Goal of the exercise: Reproduce the section of the listing that begins at the line containing "(616, 397) = (356, 210): none" and finishes at the line containing "(863, 362) = (192, 169): green". Include both end lines and nothing beyond them.

Excerpted data:
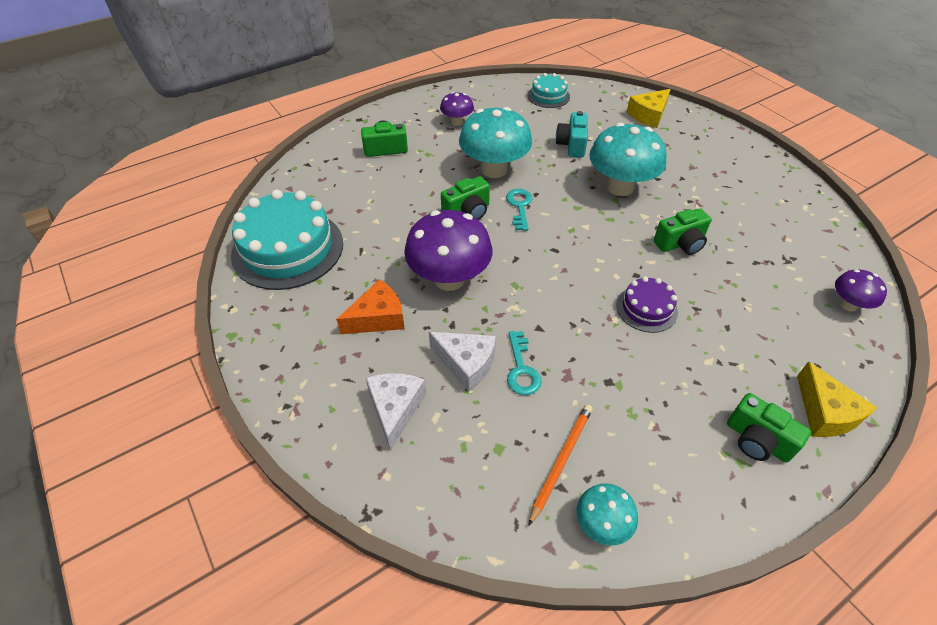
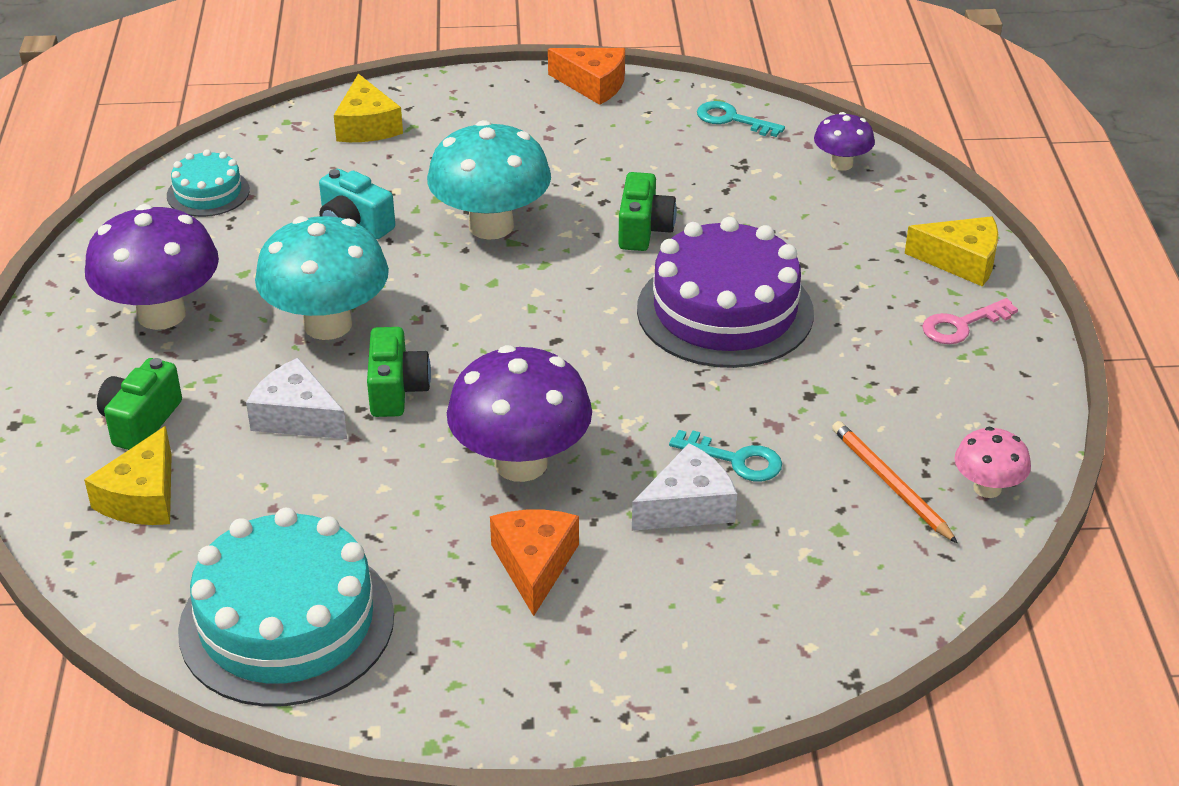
camera: 60 degrees left, 10 degrees down
(340, 171) = (142, 497): none -> yellow cheese
(395, 408) = (712, 602): white cheese -> white cheese (296, 417)
(457, 122) = (161, 314): purple mushroom -> purple mushroom, size x1.93
(519, 206) = (437, 334): turquoise key -> turquoise key (732, 119)
(601, 524) = (987, 488): turquoise mushroom -> pink mushroom
(646, 308) = (725, 311): purple cake -> purple cake, size x1.98
(757, 440) = (962, 325): green camera -> pink key
(781, 170) = (593, 84): none -> orange cheese

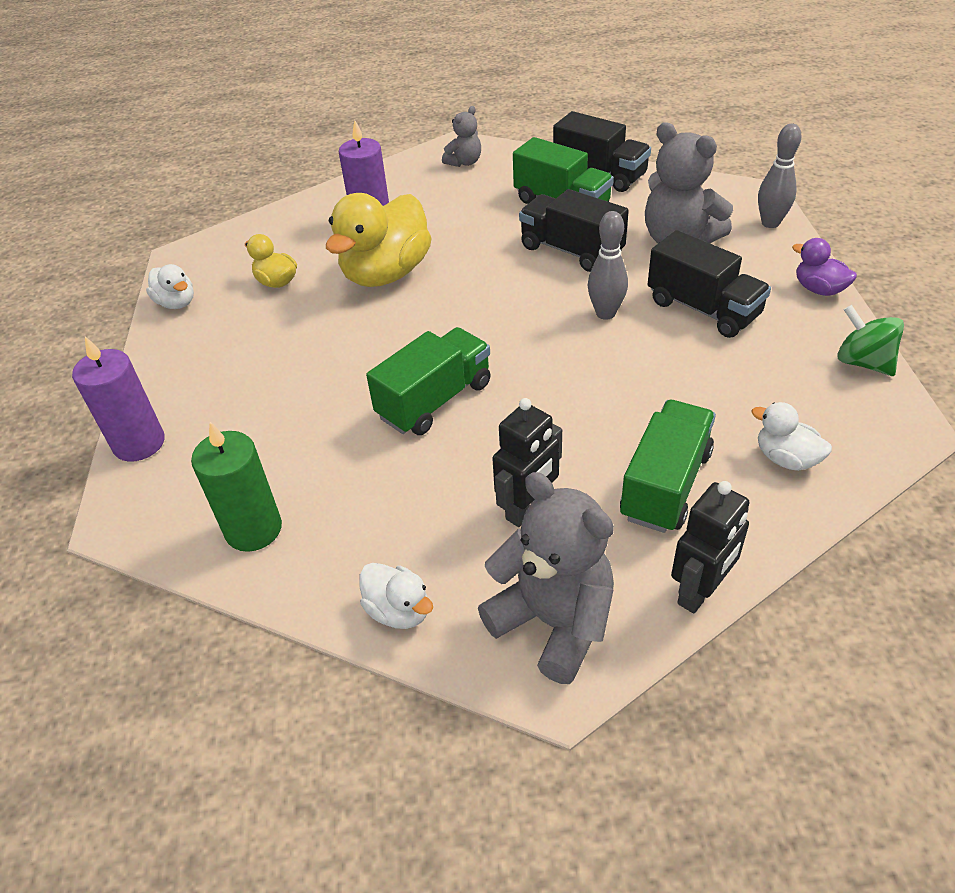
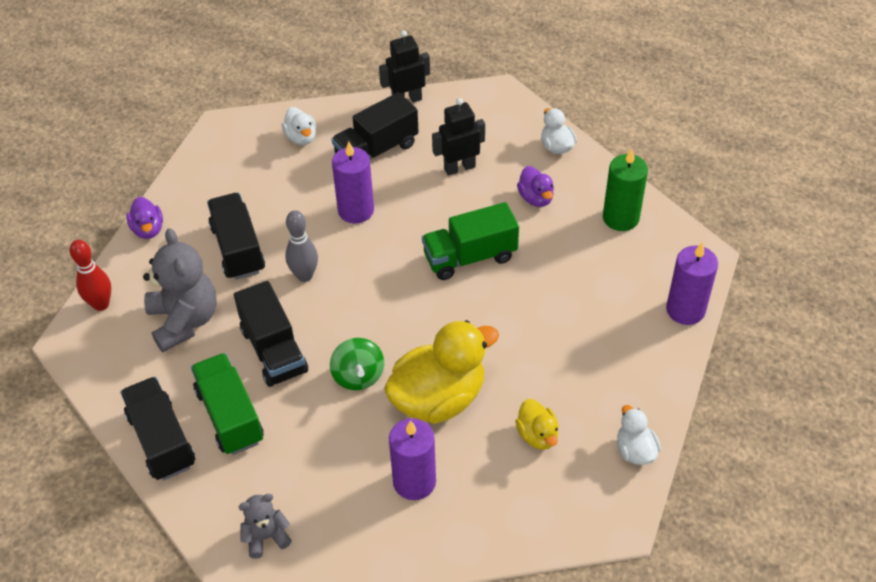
camera: 155 degrees left, 5 degrees up
(390, 508) = (536, 198): none -> purple duck
(553, 622) = (484, 114): grey teddy bear -> none
(616, 397) = (356, 210): none -> purple candle
(665, 485) = (376, 150): green truck -> black truck
(770, 223) = (101, 304): grey bowling pin -> red bowling pin
(863, 362) = (192, 169): green spinning top -> green spinning top (358, 376)

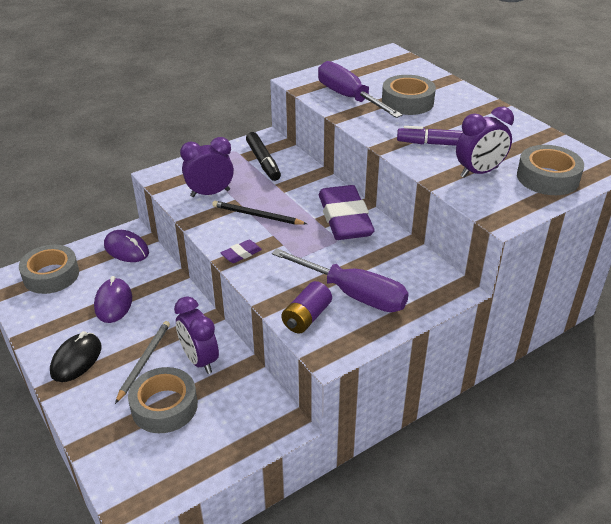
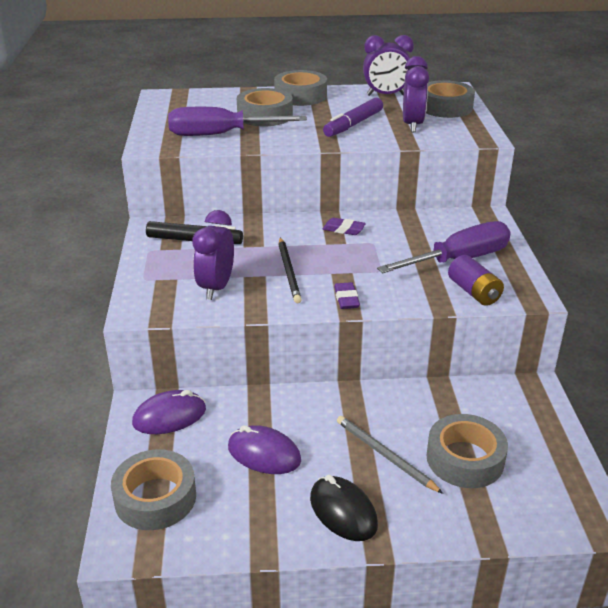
camera: 60 degrees left, 5 degrees down
(200, 360) = (411, 414): purple clock -> purple clock (386, 95)
(257, 215) = (289, 272): black pencil -> black pencil turned 60 degrees counterclockwise
(344, 219) = (343, 229): purple eraser -> purple eraser, size x0.41
(469, 103) = (300, 96): none -> grey tape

Result of this exercise:
(616, 397) = (356, 210): none -> purple candle
(665, 485) = (376, 150): green truck -> black truck
(770, 223) = (101, 304): grey bowling pin -> red bowling pin
(863, 362) = (192, 169): green spinning top -> green spinning top (358, 376)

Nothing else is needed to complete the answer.